▶ Problem
Check every line below for the string "none", and copy the lines that contain it.

▶ Supplied records
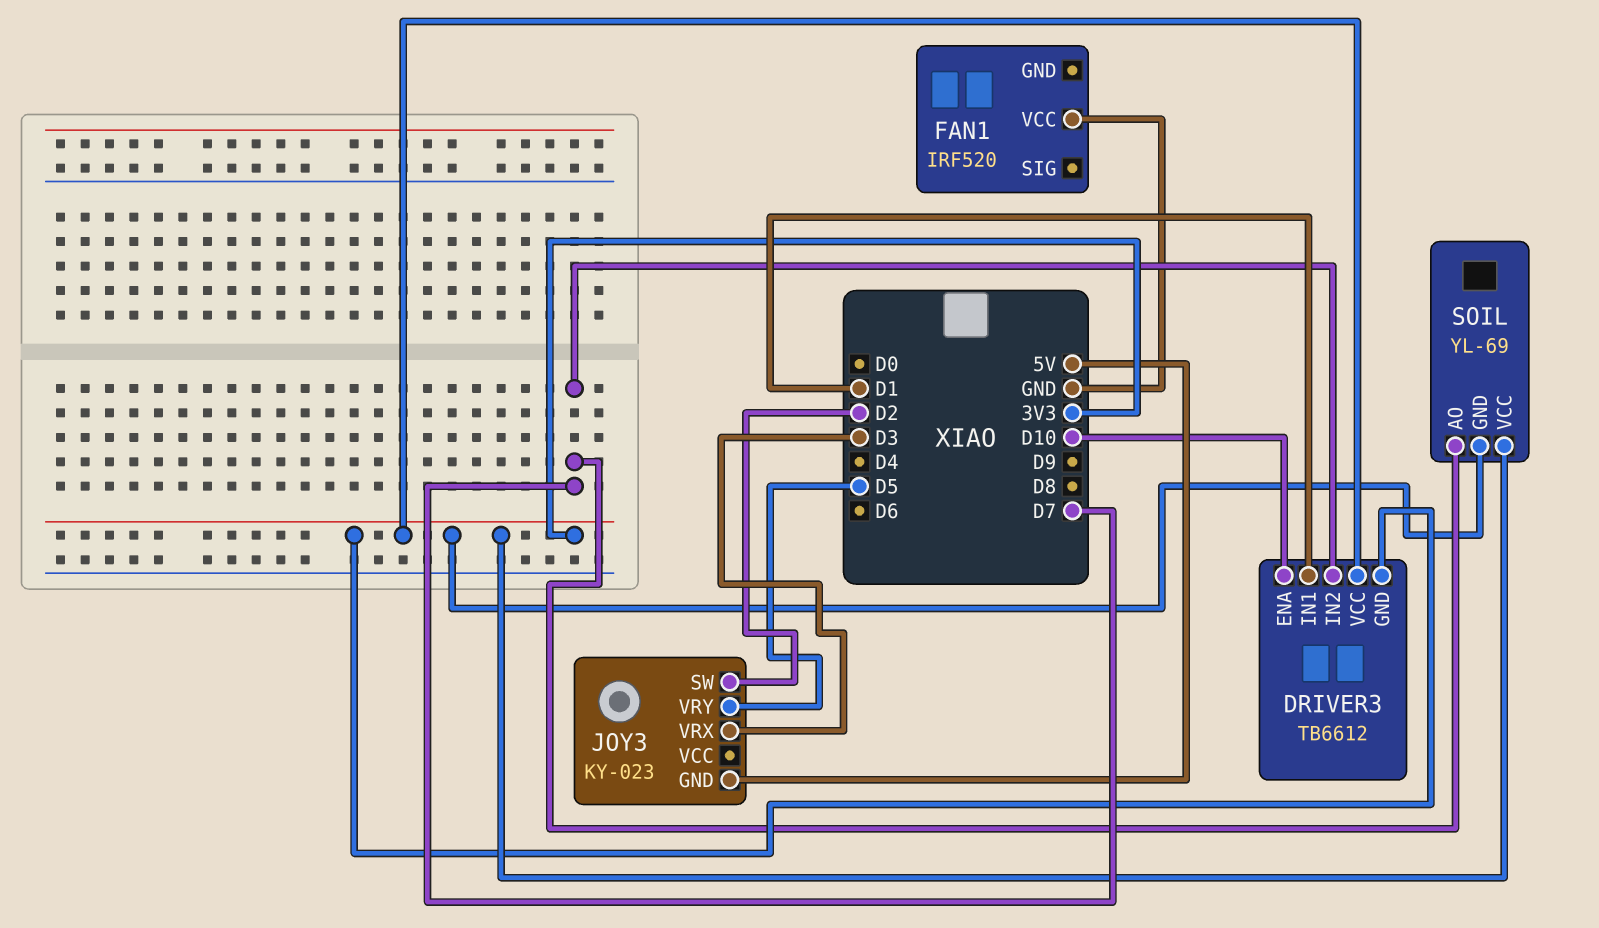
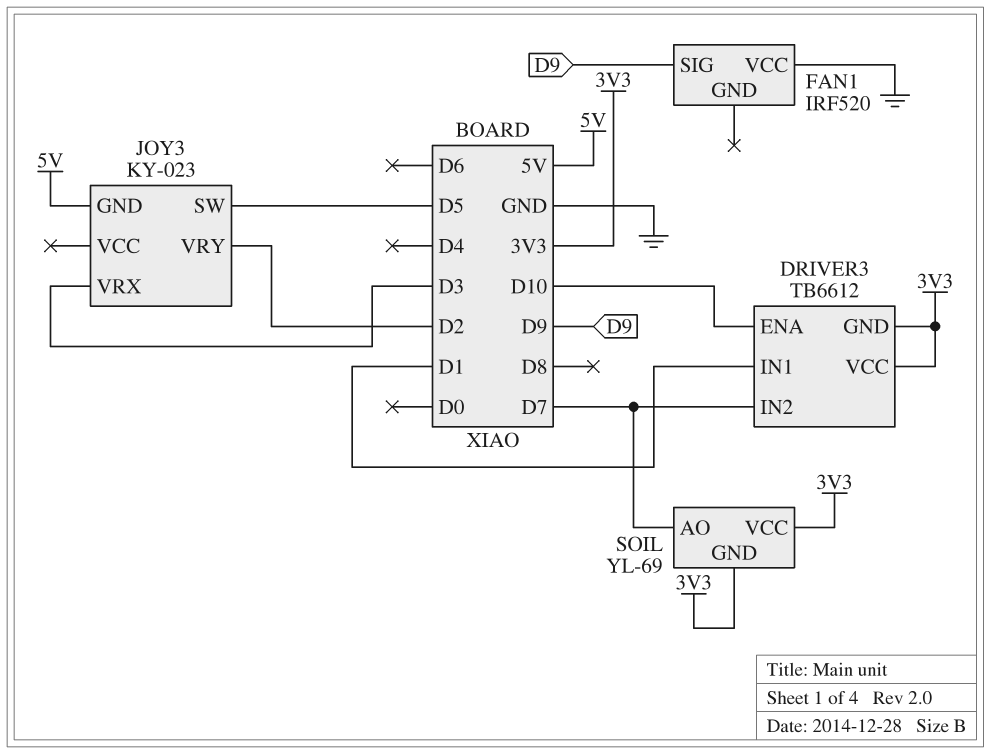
FAN1 pin SIG: none -> D9
JOY3 pin SW: D2 -> D5
JOY3 pin VRY: D5 -> D2

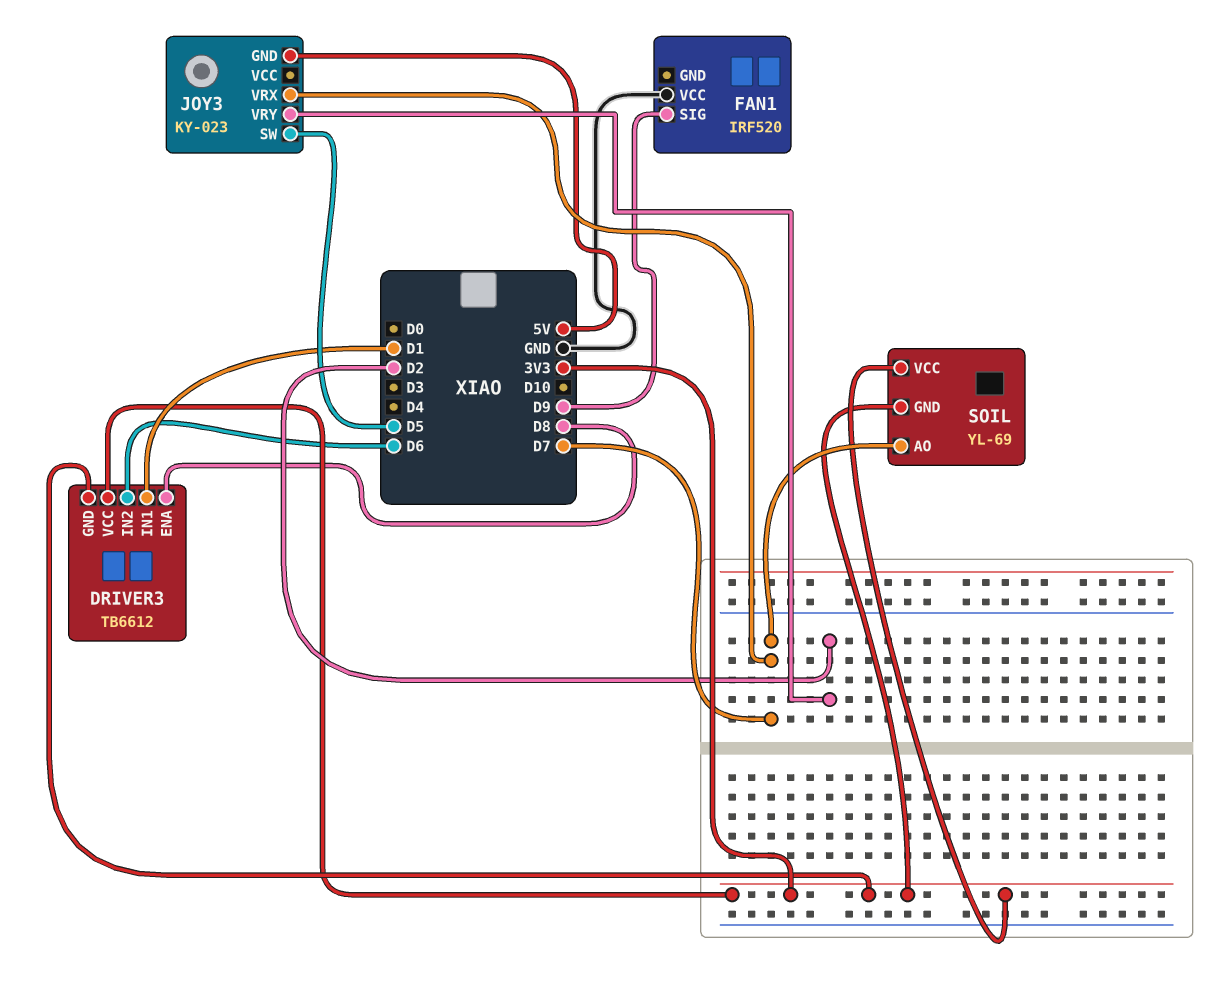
DRIVER3 pin ENA: D10 -> D8
DRIVER3 pin IN2: D7 -> D6
JOY3 pin VRX: D3 -> D7

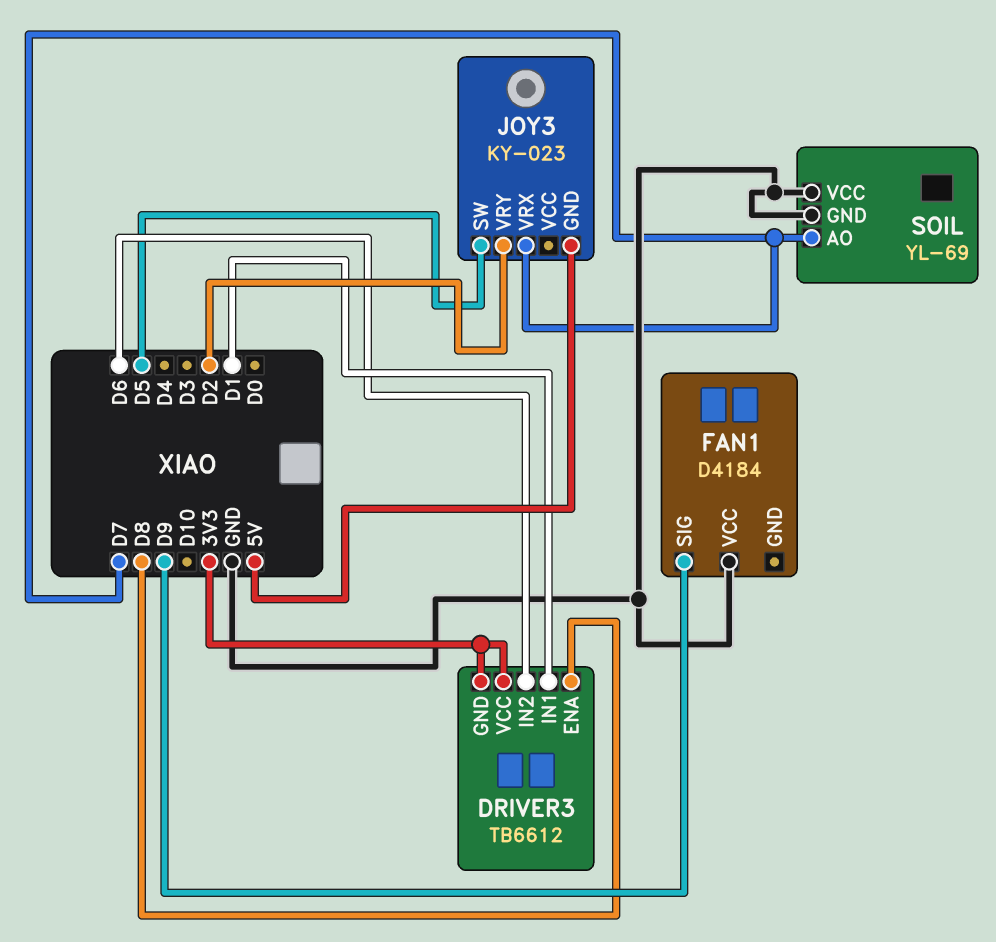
FAN1: IRF520 -> D4184
SOIL pin GND: 3V3 -> GND
SOIL pin VCC: 3V3 -> GND

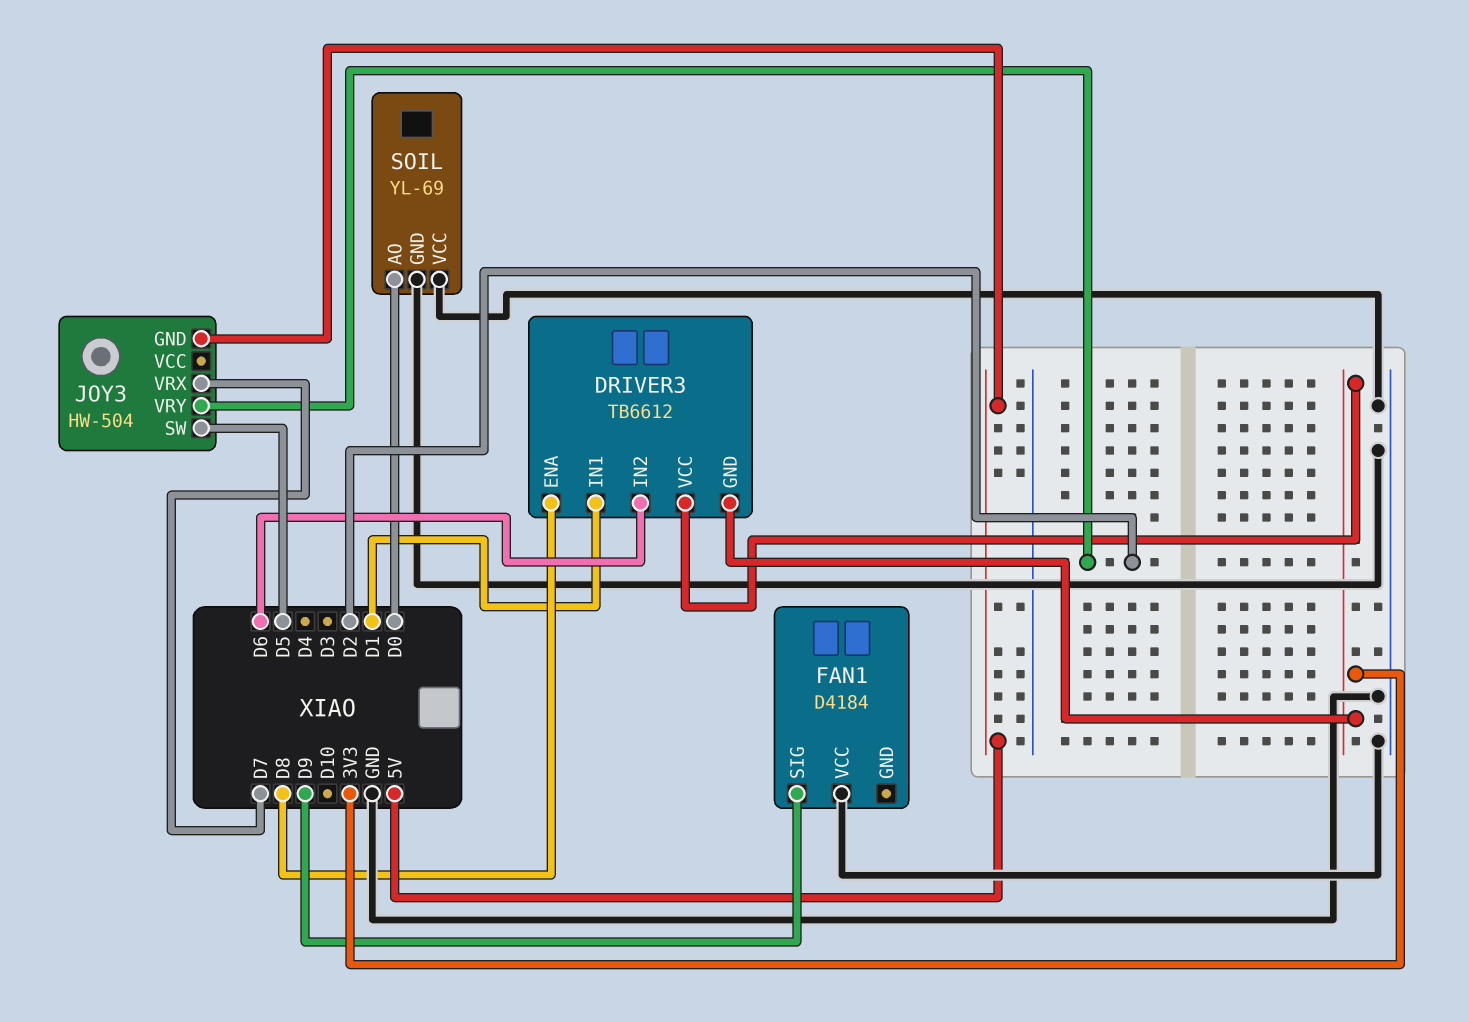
JOY3: KY-023 -> HW-504
SOIL pin AO: D7 -> D0

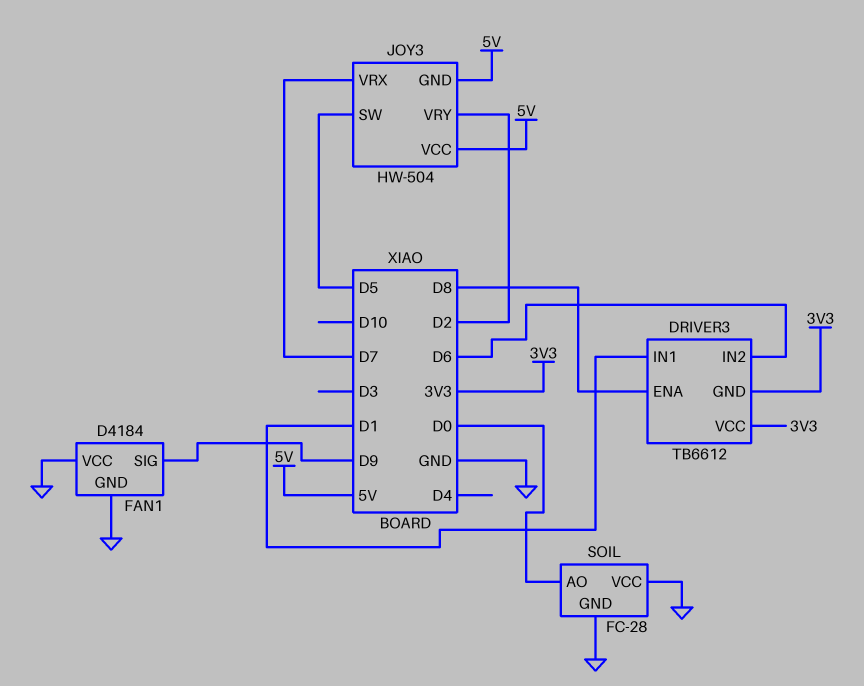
FAN1 pin GND: none -> GND
JOY3 pin VCC: none -> 5V
SOIL: YL-69 -> FC-28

▶ Result of the exercise
FAN1 pin SIG: none -> D9
FAN1 pin GND: none -> GND
JOY3 pin VCC: none -> 5V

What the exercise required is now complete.